# About this exercise:
Write out the records in full and without alteration, setting aside their pictures.

┌────────

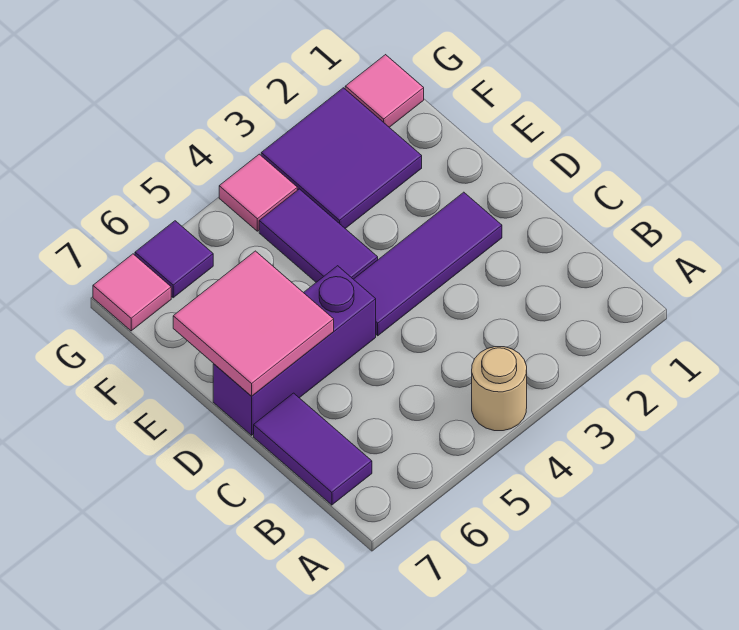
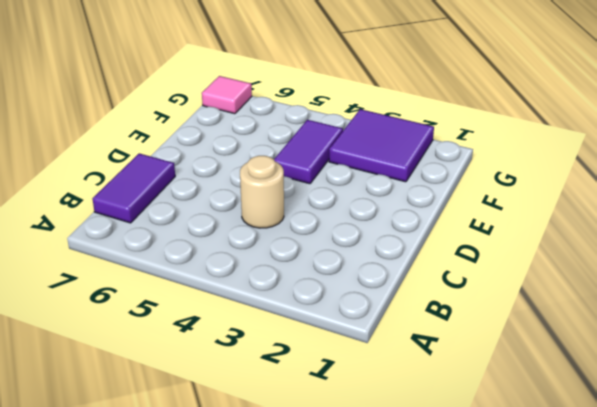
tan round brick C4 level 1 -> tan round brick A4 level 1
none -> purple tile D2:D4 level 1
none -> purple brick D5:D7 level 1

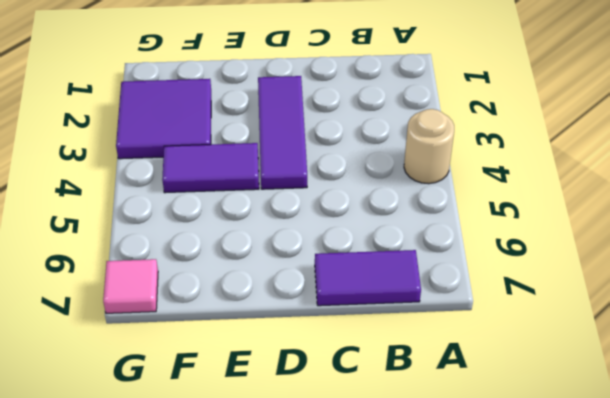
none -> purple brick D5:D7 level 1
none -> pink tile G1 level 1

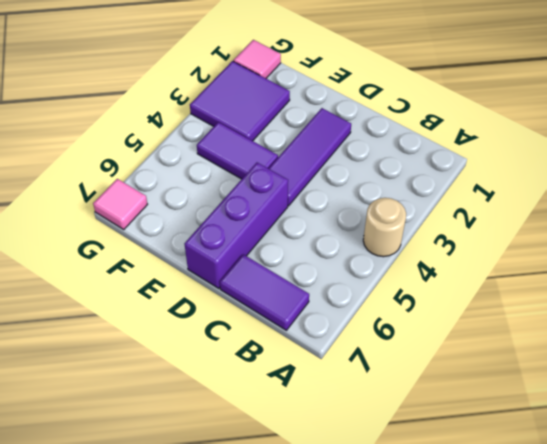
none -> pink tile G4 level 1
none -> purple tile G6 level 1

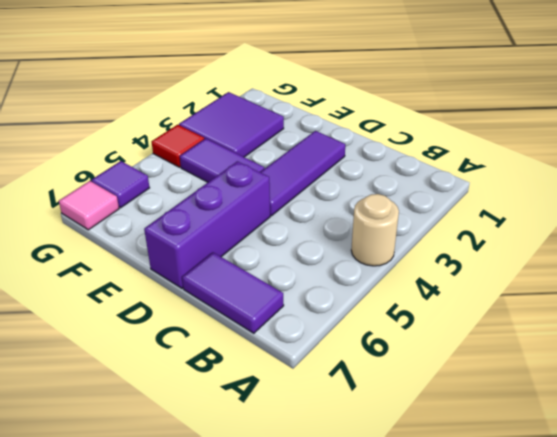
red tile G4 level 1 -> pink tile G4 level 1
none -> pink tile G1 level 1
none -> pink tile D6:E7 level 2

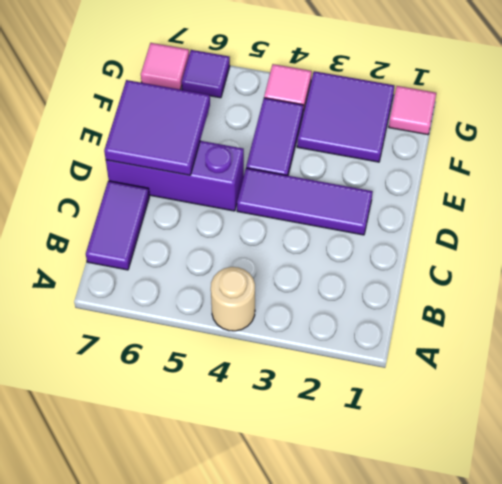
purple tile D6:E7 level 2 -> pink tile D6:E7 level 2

└────────

# Answer box:
tan round brick C4 level 1 -> tan round brick A4 level 1
none -> purple tile D2:D4 level 1
none -> purple brick D5:D7 level 1

none -> purple brick D5:D7 level 1
none -> pink tile G1 level 1

none -> pink tile G4 level 1
none -> purple tile G6 level 1

red tile G4 level 1 -> pink tile G4 level 1
none -> pink tile G1 level 1
none -> pink tile D6:E7 level 2

purple tile D6:E7 level 2 -> pink tile D6:E7 level 2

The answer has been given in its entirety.